• WHAT THIS TASK INVOLVES: Your output should be each line from the material below that has the word "dispenser".

• DATA:
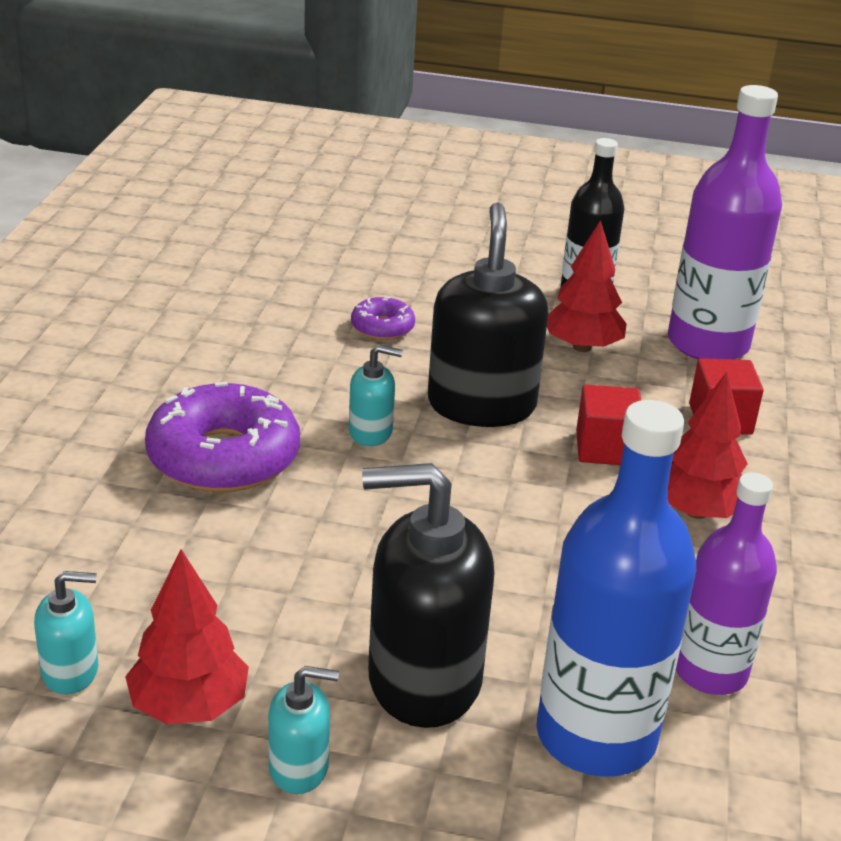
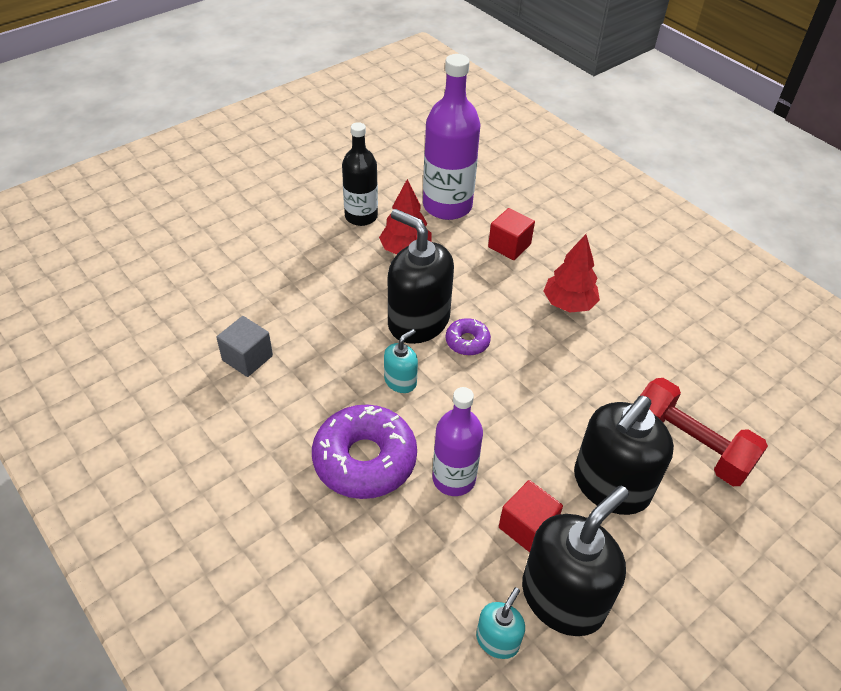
camera: 50 degrees left, 15 degrees up
(189, 706) = (563, 597): red tree -> black soap dispenser
(268, 320) = (247, 358): none -> grey cube
(299, 767) = (638, 574): turquoise soap dispenser -> none
(382, 327) = (307, 313): purple donut -> purple donut (467, 341)
(596, 736) = (689, 445): blue bottle -> red dumbbell
(605, 448) = (495, 301): red cube -> red cube (527, 527)
(710, 672) = (676, 377): purple bottle -> purple bottle (454, 478)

• ANSWER TO THE PROBLEM:
(189, 706) = (563, 597): red tree -> black soap dispenser
(299, 767) = (638, 574): turquoise soap dispenser -> none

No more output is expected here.